*Exercise prompt*
Should a picture appear anywhere in the data, omit it and copy everything else exactly.

*** Begin section ***

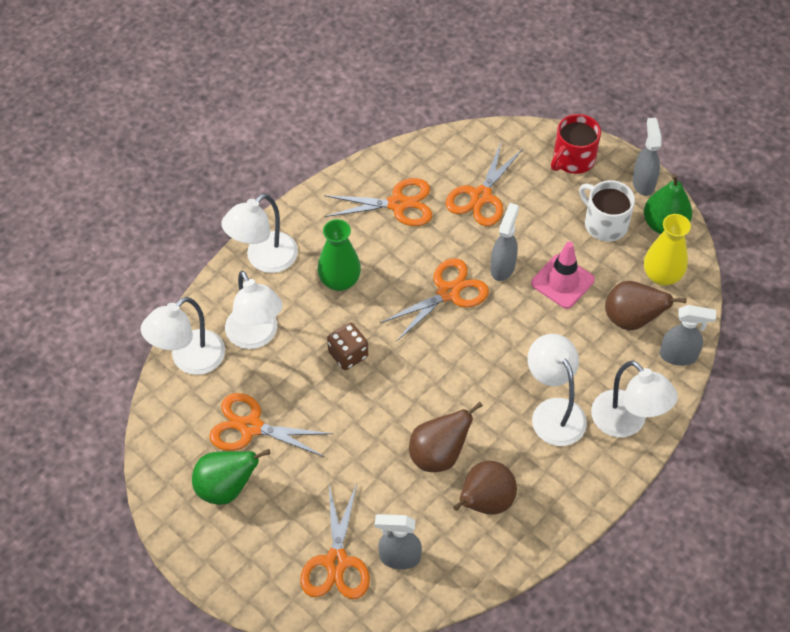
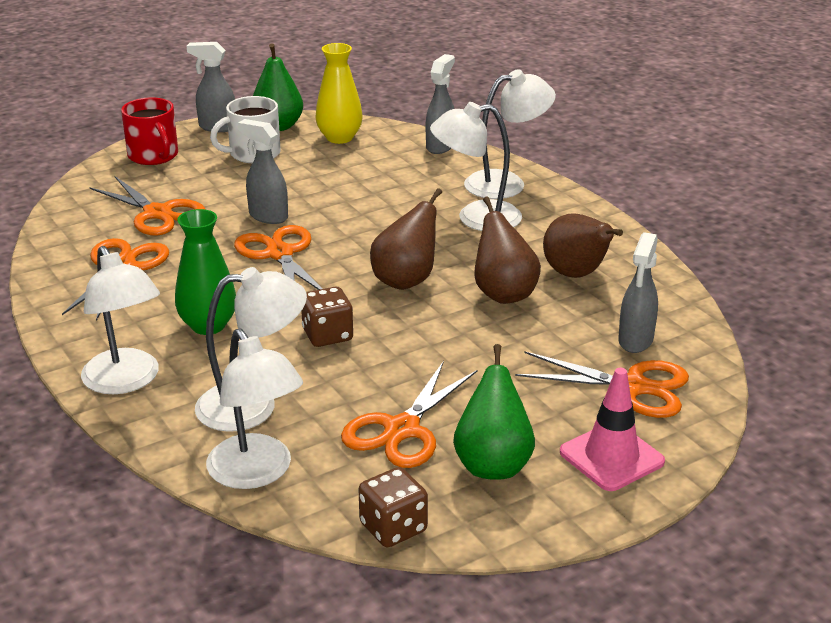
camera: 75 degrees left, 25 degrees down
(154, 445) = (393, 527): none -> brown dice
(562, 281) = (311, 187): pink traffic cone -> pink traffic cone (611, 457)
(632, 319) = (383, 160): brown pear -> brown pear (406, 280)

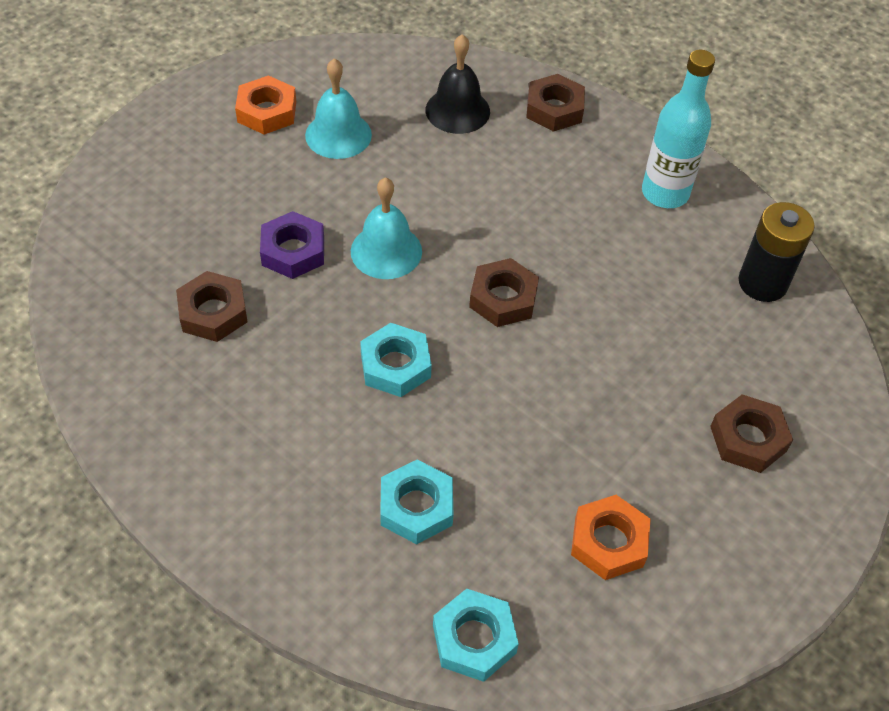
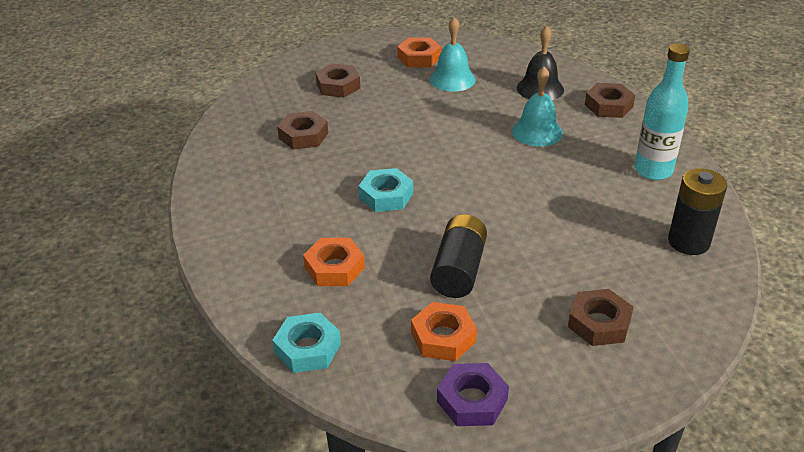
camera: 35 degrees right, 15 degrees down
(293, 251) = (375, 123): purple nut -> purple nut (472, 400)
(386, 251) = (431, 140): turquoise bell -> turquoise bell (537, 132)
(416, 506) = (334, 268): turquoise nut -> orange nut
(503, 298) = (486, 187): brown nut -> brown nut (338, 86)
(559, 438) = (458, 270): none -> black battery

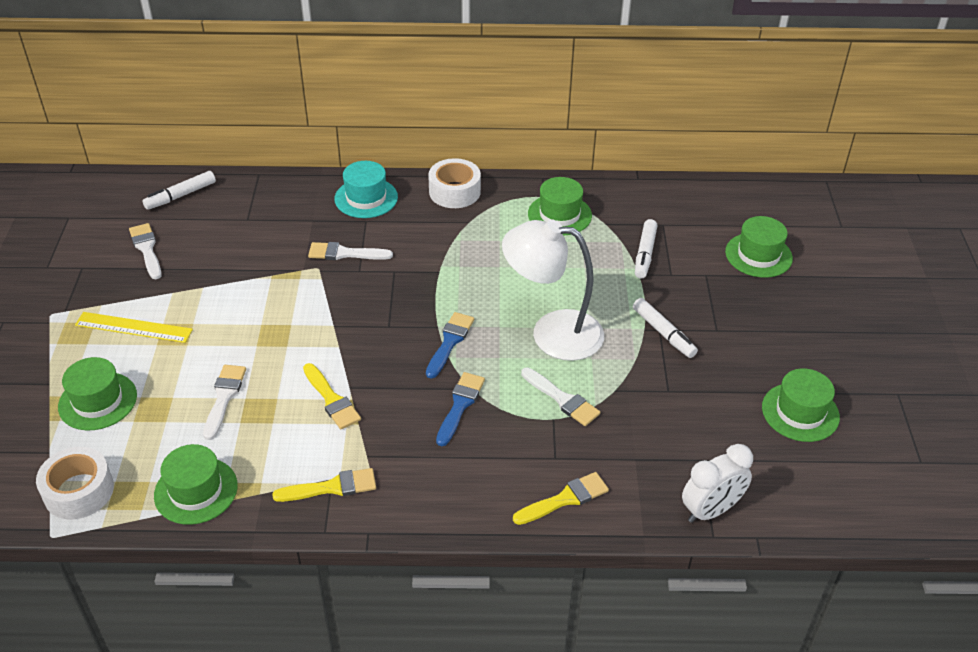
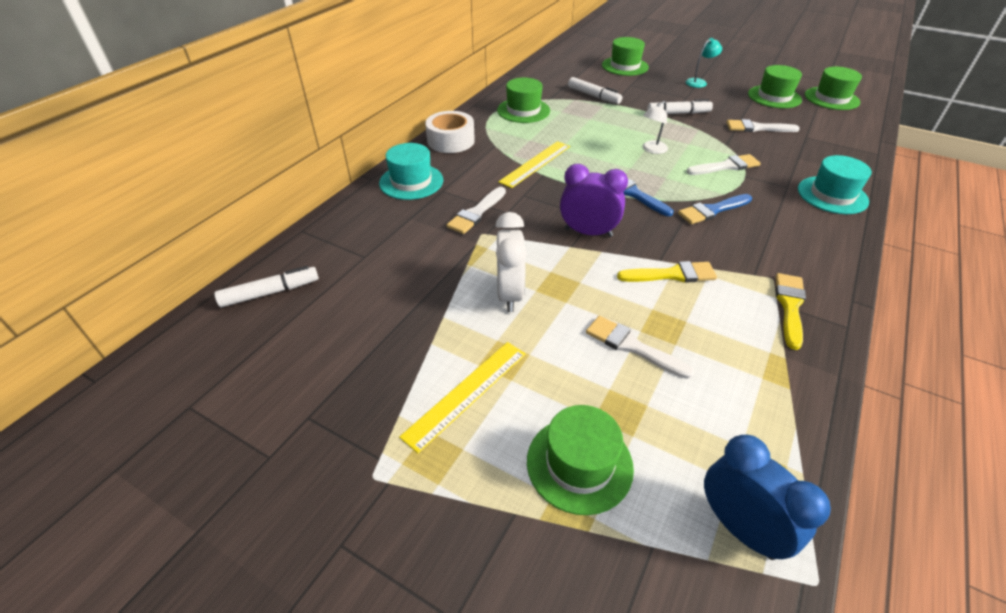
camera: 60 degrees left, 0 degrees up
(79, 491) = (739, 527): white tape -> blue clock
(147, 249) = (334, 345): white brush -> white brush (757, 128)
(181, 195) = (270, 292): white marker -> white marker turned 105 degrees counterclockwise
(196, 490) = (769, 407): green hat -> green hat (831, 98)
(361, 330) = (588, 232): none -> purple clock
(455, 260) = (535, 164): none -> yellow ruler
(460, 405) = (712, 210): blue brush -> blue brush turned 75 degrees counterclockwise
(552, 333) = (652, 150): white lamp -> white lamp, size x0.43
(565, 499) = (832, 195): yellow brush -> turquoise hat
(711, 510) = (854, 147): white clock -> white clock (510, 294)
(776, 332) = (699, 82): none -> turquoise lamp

*** End section ***

*Task output*
camera: 75 degrees left, 25 degrees down
(154, 445) = (393, 527): none -> brown dice
(562, 281) = (311, 187): pink traffic cone -> pink traffic cone (611, 457)
(632, 319) = (383, 160): brown pear -> brown pear (406, 280)

camera: 35 degrees right, 15 degrees down
(293, 251) = (375, 123): purple nut -> purple nut (472, 400)
(386, 251) = (431, 140): turquoise bell -> turquoise bell (537, 132)
(416, 506) = (334, 268): turquoise nut -> orange nut
(503, 298) = (486, 187): brown nut -> brown nut (338, 86)
(559, 438) = (458, 270): none -> black battery

camera: 60 degrees left, 0 degrees up
(79, 491) = (739, 527): white tape -> blue clock
(147, 249) = (334, 345): white brush -> white brush (757, 128)
(181, 195) = (270, 292): white marker -> white marker turned 105 degrees counterclockwise
(196, 490) = (769, 407): green hat -> green hat (831, 98)
(361, 330) = (588, 232): none -> purple clock
(455, 260) = (535, 164): none -> yellow ruler
(460, 405) = (712, 210): blue brush -> blue brush turned 75 degrees counterclockwise
(552, 333) = (652, 150): white lamp -> white lamp, size x0.43
(565, 499) = (832, 195): yellow brush -> turquoise hat
(711, 510) = (854, 147): white clock -> white clock (510, 294)
(776, 332) = (699, 82): none -> turquoise lamp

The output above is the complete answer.